What is being asked>
No pictures, please. Copy exactly the lines from the one with "R112: 15k (FAN, GND) -> 820k (FAN, GND)" through the final line below.

______

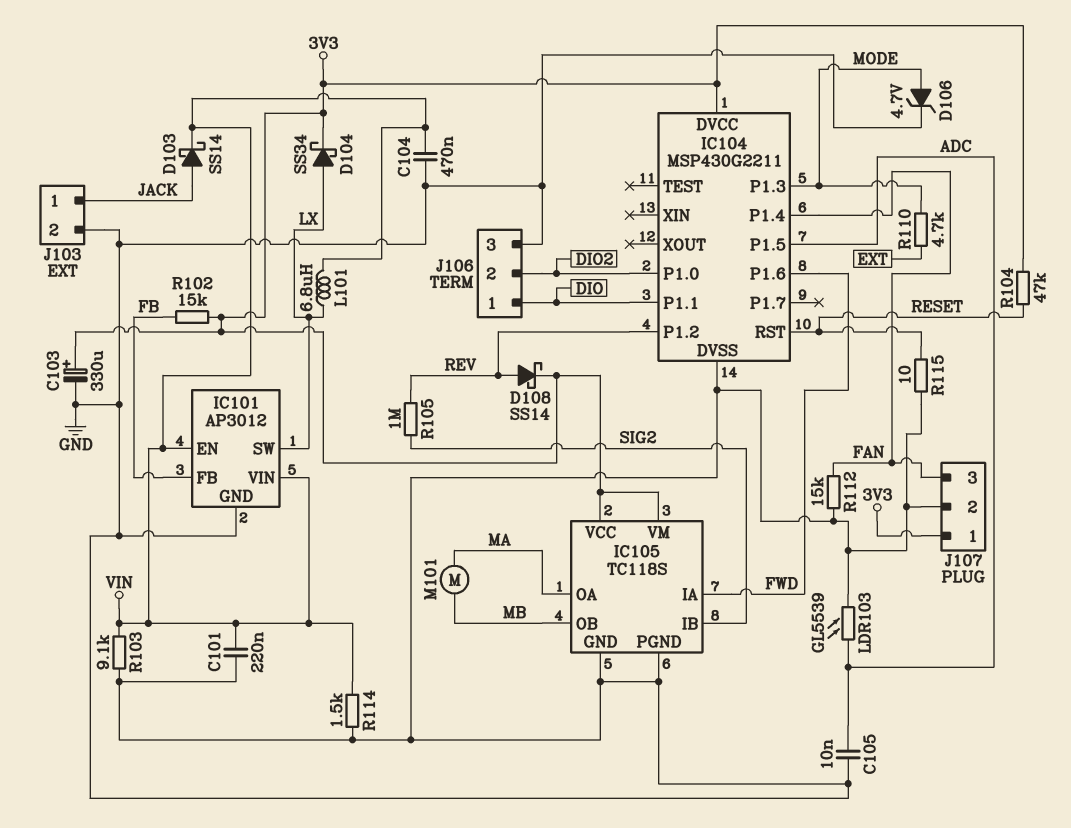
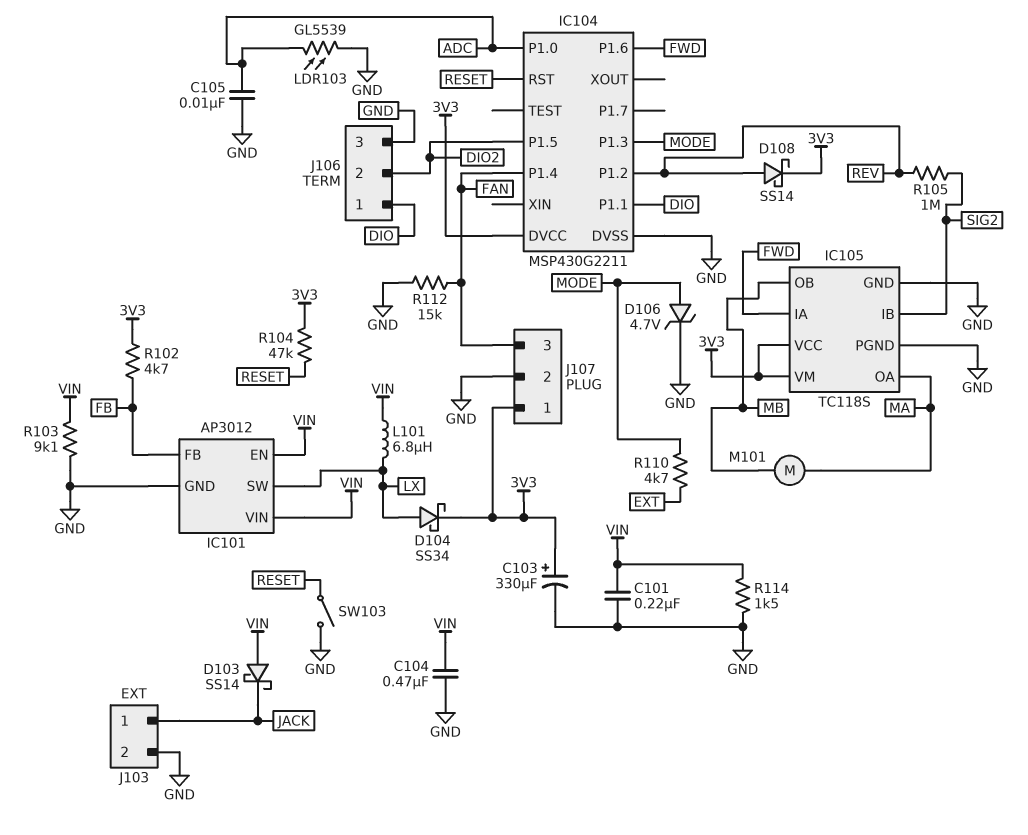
D103: schottky SS14 (A JACK, K VIN) -> schottky SS14 (A VIN, K JACK)
IC104 pin P1.0: DIO2 -> ADC
IC104 pin P1.5: ADC -> DIO2
R102: 15k (3V3, FB) -> 4.7k (3V3, FB)
R115: 10 (GND, RESET) -> none
SW103: none -> switch (GND, RESET)

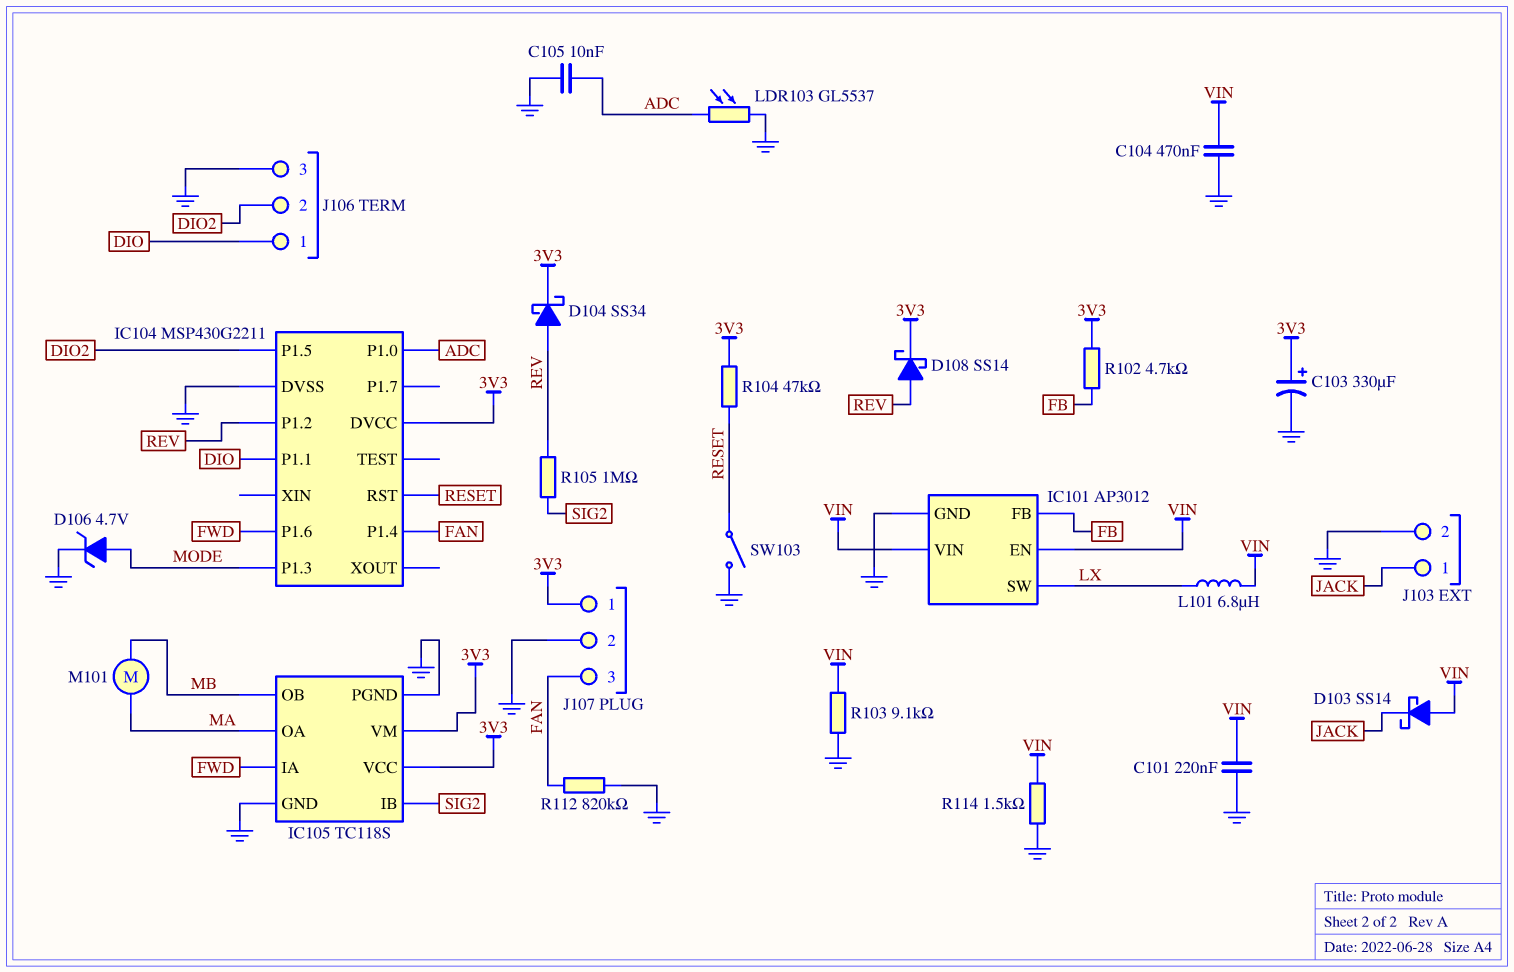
D104: schottky SS34 (A LX, K 3V3) -> schottky SS34 (A REV, K 3V3)
LDR103: GL5539 (ADC, GND) -> GL5537 (ADC, GND)
R110: 4.7k (EXT, MODE) -> none
R112: 15k (FAN, GND) -> 820k (FAN, GND)

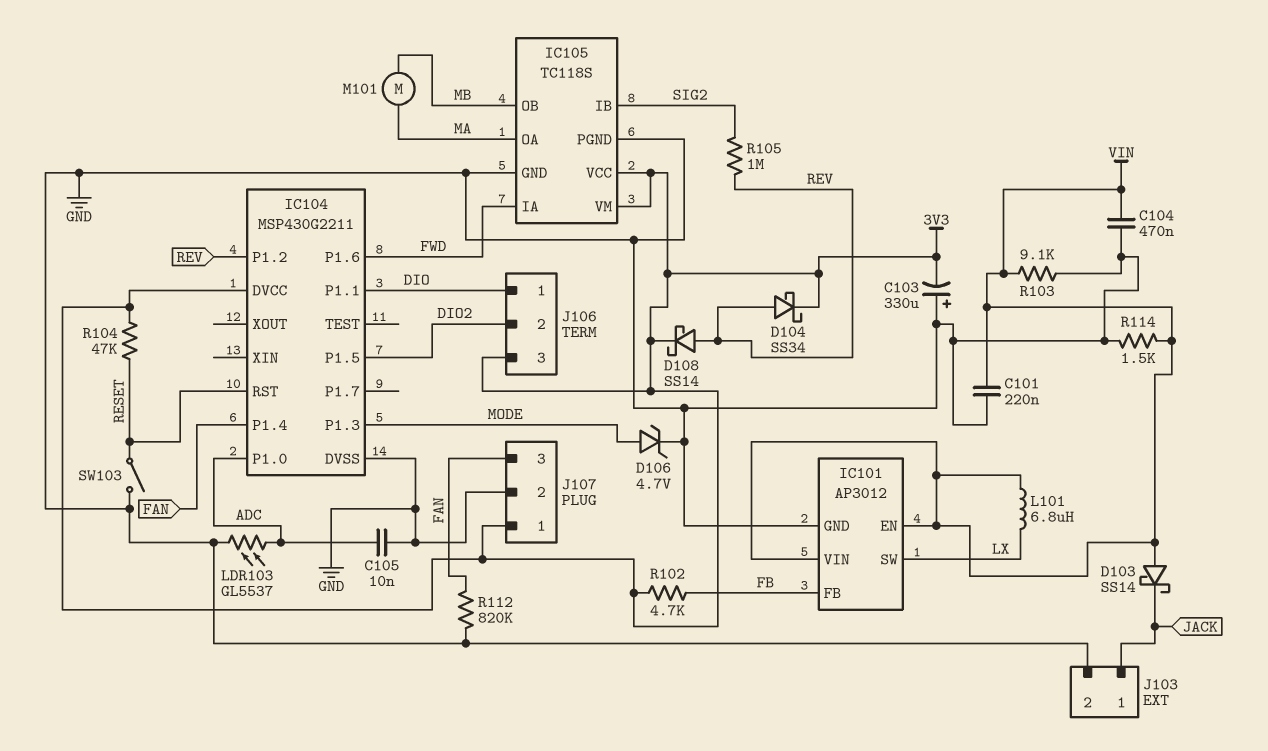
C103: 330uF (plus 3V3, minus GND) -> 330uF (plus GND, minus 3V3)
J106 pin 3: GND -> 3V3

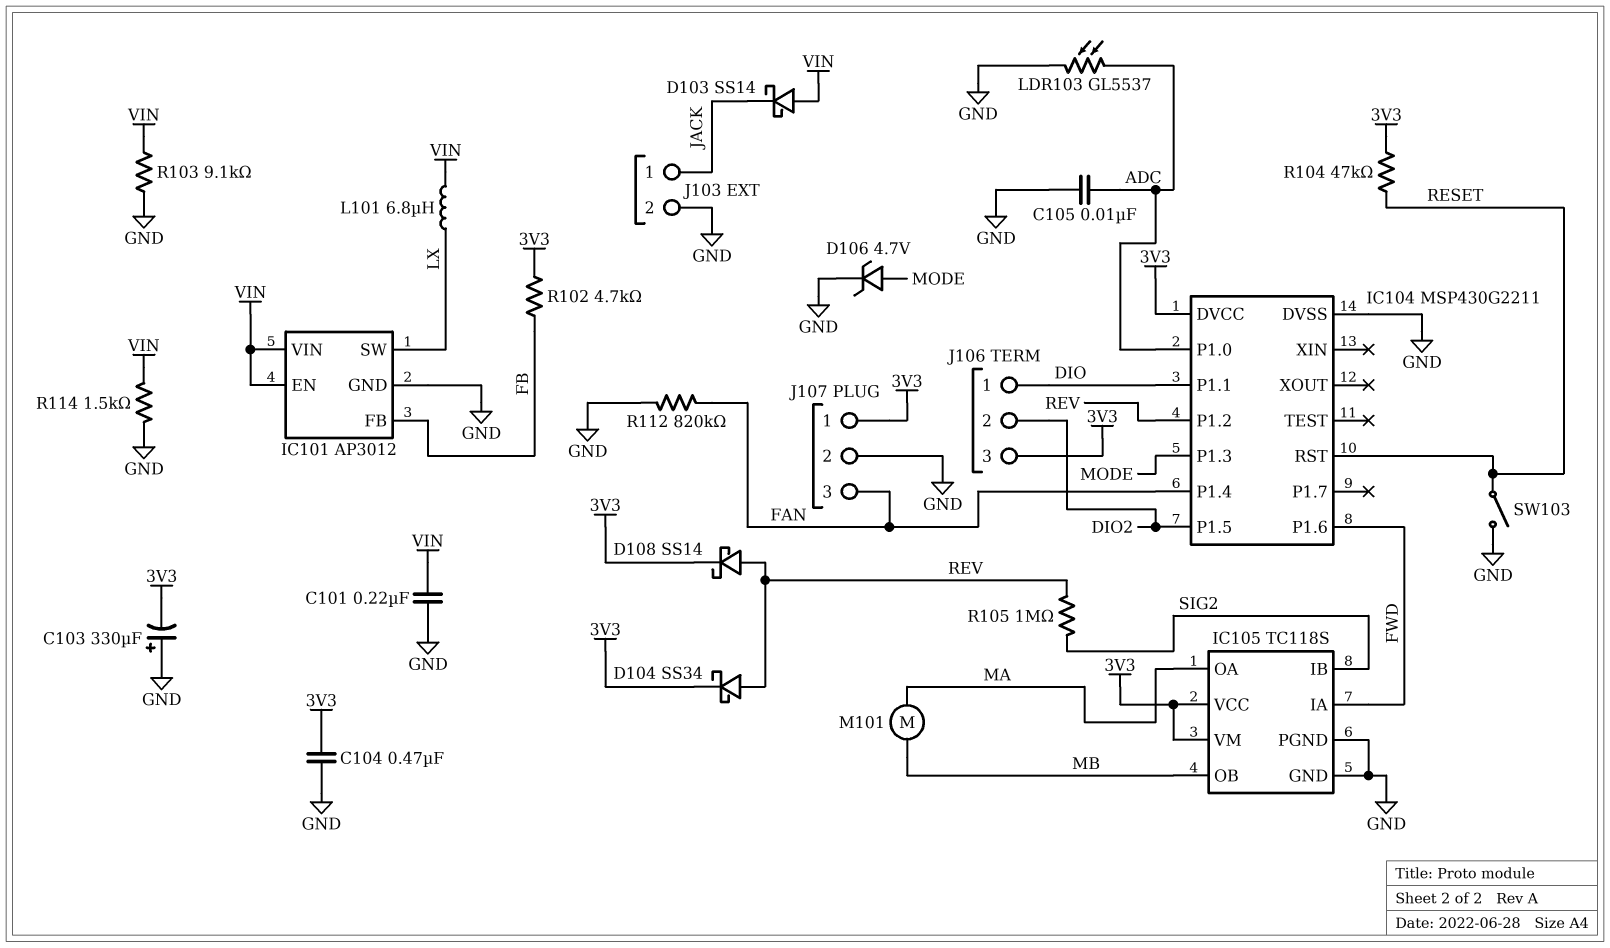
C104: 470nF (GND, VIN) -> 470nF (3V3, GND)

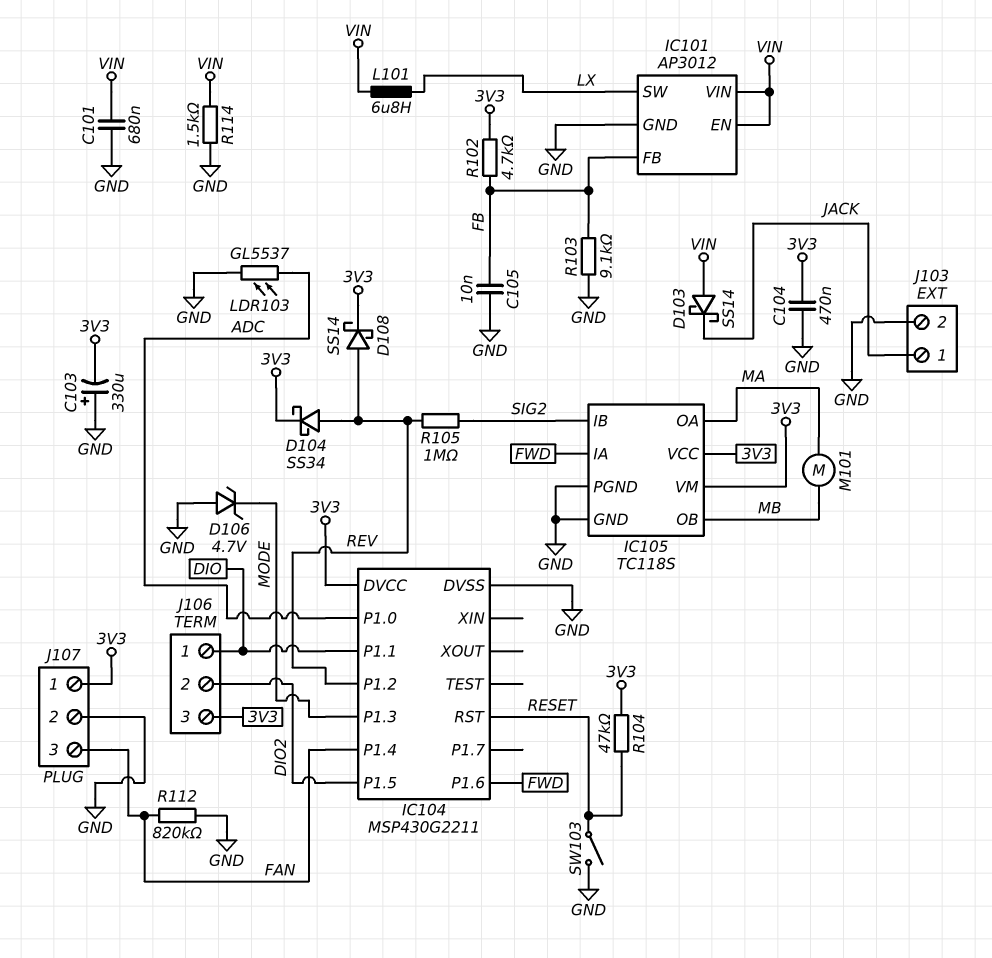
C101: 220nF (GND, VIN) -> 680nF (GND, VIN)
C105: 10nF (ADC, GND) -> 10nF (FB, GND)
D106: zener 4.7V (A MODE, K GND) -> zener 4.7V (A GND, K MODE)
R103: 9.1k (GND, VIN) -> 9.1k (FB, GND)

______

Answer for the task>
R112: 15k (FAN, GND) -> 820k (FAN, GND)

C103: 330uF (plus 3V3, minus GND) -> 330uF (plus GND, minus 3V3)
J106 pin 3: GND -> 3V3

C104: 470nF (GND, VIN) -> 470nF (3V3, GND)

C101: 220nF (GND, VIN) -> 680nF (GND, VIN)
C105: 10nF (ADC, GND) -> 10nF (FB, GND)
D106: zener 4.7V (A MODE, K GND) -> zener 4.7V (A GND, K MODE)
R103: 9.1k (GND, VIN) -> 9.1k (FB, GND)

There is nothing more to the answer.